→ WORK INSTRUCTIONS:
Your response should be every line from the entries that includes the string "star".
--------------------------------
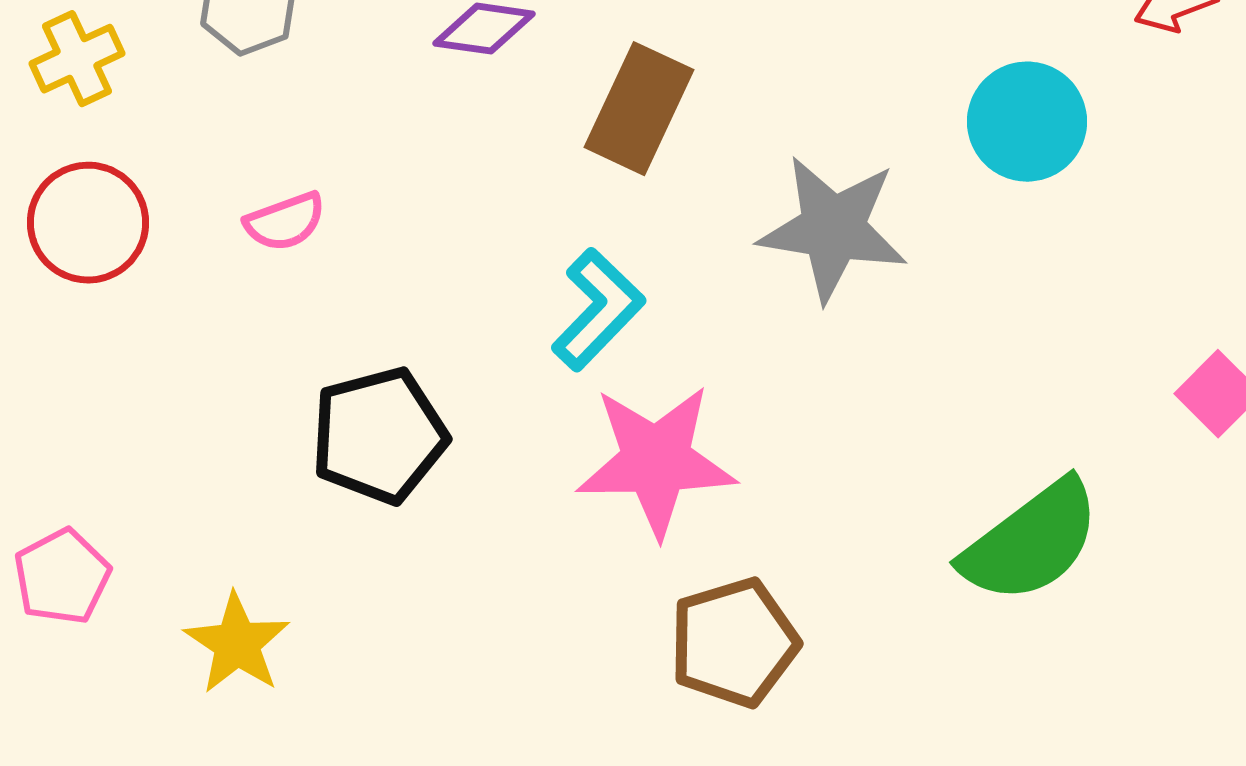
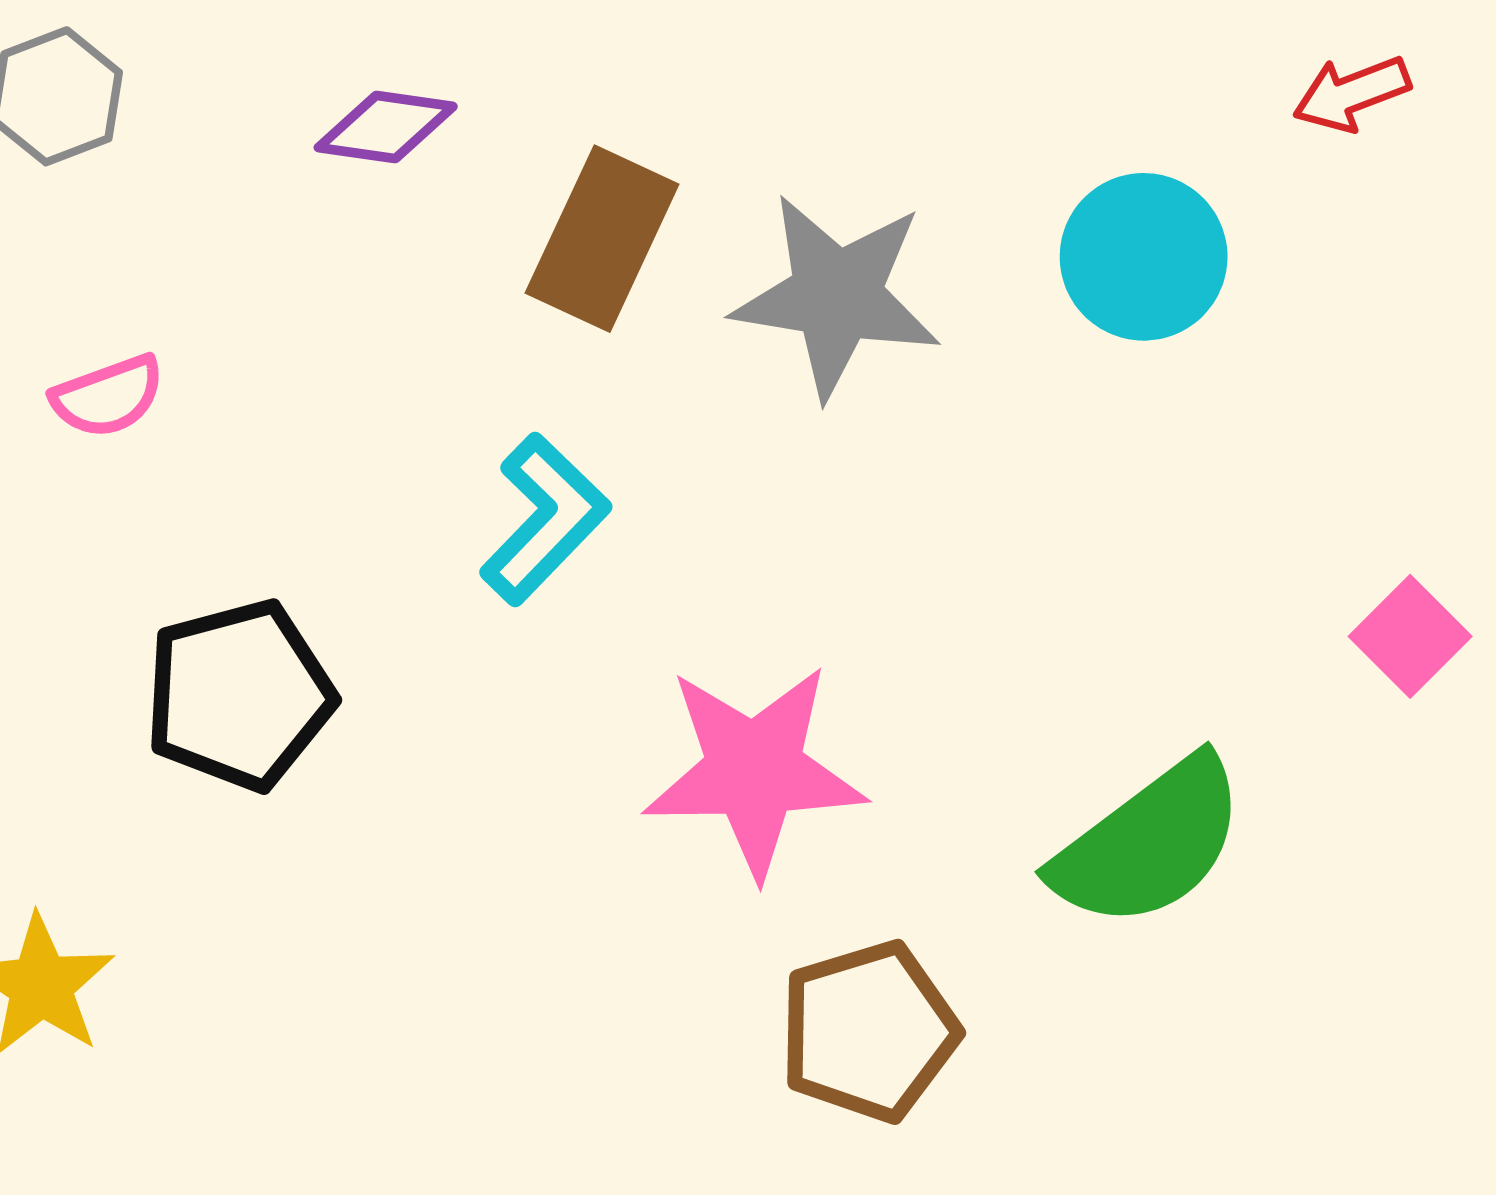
gray star: (833, 229) -> (837, 296), moved
pink star: (656, 461) -> (754, 770), moved
brown pentagon: (734, 643) -> (869, 1031), moved

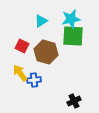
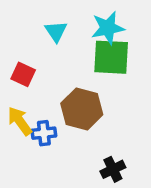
cyan triangle: (41, 21) -> (56, 31), turned -32
brown hexagon: (46, 52) -> (82, 109), moved

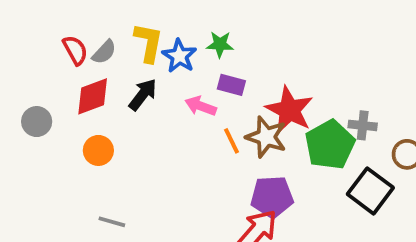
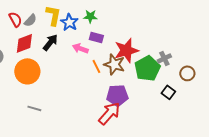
red star: (289, 110) -> (126, 50), turned 30
gray cross: (363, 125) -> (164, 58), turned -32
orange circle: (98, 150) -> (27, 71), size x1.6
black square: (370, 191) -> (168, 92), size x0.6

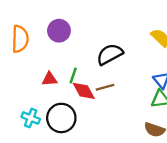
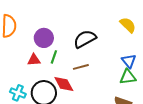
purple circle: (59, 31) -> (44, 38), moved
red diamond: (84, 91) -> (64, 84), moved

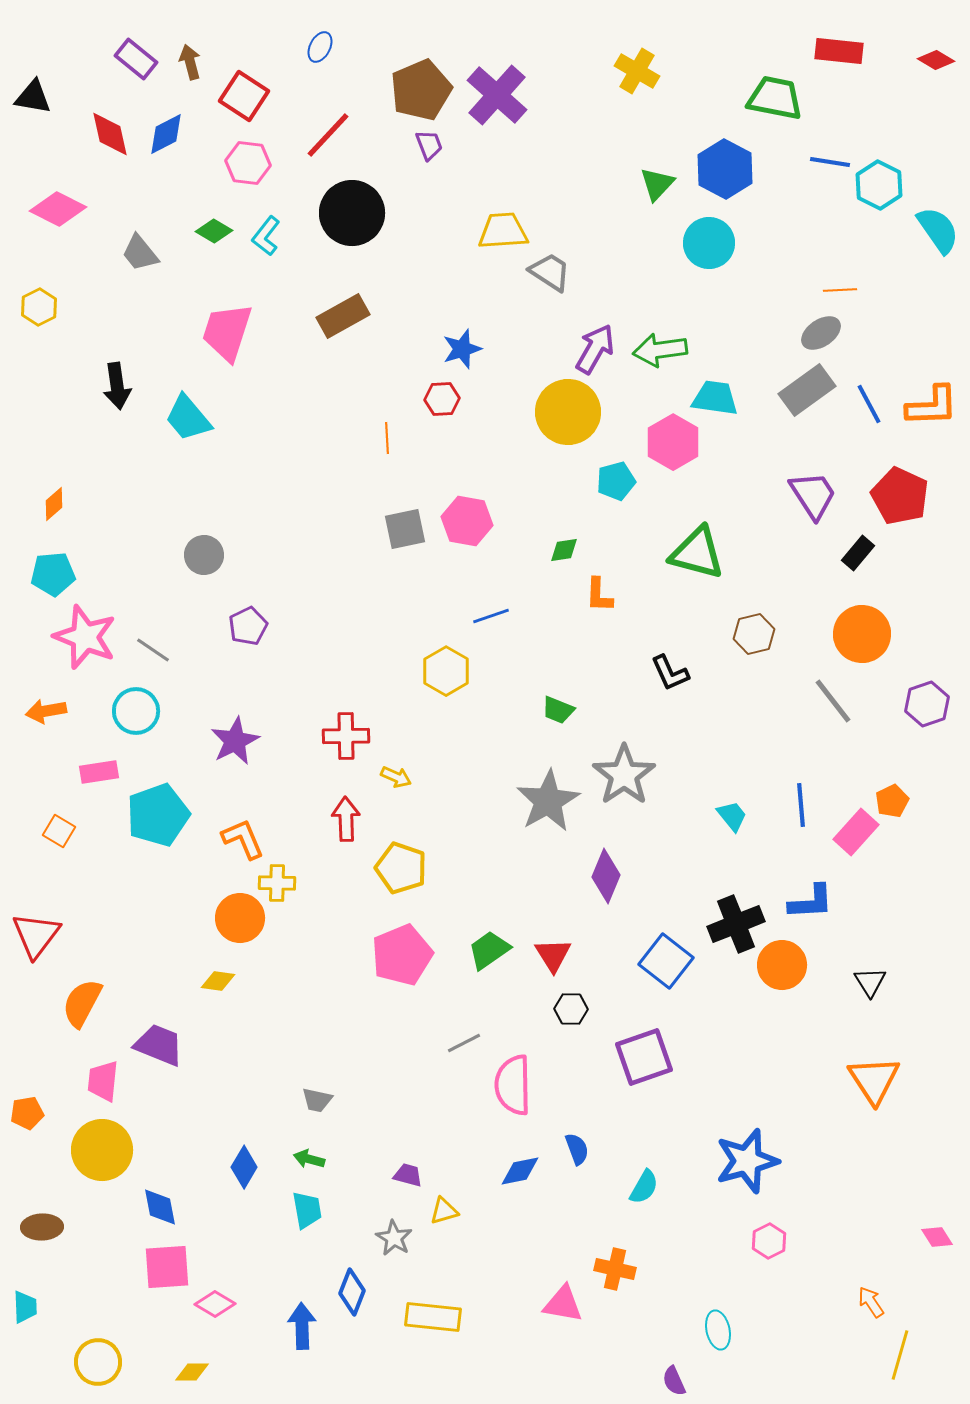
--------------------------------
→ ANSWER SECTION:
gray star: (833, 229) -> (837, 296), moved
pink star: (656, 461) -> (754, 770), moved
red star: (289, 110) -> (126, 50), turned 30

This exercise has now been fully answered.